RAW RECORDS start

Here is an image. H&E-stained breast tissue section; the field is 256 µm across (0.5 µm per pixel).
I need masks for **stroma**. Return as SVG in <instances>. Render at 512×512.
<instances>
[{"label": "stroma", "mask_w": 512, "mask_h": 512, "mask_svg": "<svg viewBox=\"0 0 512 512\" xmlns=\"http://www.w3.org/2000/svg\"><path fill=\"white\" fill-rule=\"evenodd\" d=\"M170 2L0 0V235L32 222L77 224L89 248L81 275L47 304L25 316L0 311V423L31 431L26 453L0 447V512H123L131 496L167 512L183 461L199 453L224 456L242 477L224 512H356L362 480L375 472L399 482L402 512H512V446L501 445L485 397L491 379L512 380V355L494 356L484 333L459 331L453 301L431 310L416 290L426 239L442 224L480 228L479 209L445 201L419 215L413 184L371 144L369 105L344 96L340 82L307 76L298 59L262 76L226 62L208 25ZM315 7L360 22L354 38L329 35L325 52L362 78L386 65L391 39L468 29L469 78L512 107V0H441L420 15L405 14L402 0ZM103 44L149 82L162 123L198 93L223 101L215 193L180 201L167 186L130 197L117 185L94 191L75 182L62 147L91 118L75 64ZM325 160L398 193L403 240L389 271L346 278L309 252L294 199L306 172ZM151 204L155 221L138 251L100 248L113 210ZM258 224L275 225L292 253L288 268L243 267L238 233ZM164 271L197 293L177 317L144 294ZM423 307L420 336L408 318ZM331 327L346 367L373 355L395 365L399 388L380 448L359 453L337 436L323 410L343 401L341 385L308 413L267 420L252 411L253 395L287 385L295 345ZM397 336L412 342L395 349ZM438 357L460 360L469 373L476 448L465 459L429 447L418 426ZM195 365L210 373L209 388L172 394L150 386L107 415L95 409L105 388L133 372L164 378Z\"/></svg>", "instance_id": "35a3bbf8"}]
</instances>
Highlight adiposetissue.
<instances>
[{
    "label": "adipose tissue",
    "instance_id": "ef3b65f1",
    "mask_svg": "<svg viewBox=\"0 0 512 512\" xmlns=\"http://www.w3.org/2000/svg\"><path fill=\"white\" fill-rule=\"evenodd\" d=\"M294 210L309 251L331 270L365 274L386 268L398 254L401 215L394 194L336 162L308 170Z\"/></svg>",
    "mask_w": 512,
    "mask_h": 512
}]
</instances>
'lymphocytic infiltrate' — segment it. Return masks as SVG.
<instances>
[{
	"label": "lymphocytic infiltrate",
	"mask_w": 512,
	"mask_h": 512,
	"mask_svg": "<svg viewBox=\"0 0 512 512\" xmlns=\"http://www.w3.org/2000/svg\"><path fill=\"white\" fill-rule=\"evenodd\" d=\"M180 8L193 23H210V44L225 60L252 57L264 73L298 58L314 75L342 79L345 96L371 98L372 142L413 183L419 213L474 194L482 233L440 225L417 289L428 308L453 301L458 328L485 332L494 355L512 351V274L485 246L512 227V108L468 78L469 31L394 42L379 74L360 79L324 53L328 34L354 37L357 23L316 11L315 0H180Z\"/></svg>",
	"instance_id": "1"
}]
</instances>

RAW RECORDS end

▶ TASK TO CARRY OUT: Check every line of the data above for the string "infiltrate", and copy those that have it.

▶ SOLUTION TO THE PROBLEM:
'lymphocytic infiltrate' — segment it. Return masks as SVG.
	"label": "lymphocytic infiltrate",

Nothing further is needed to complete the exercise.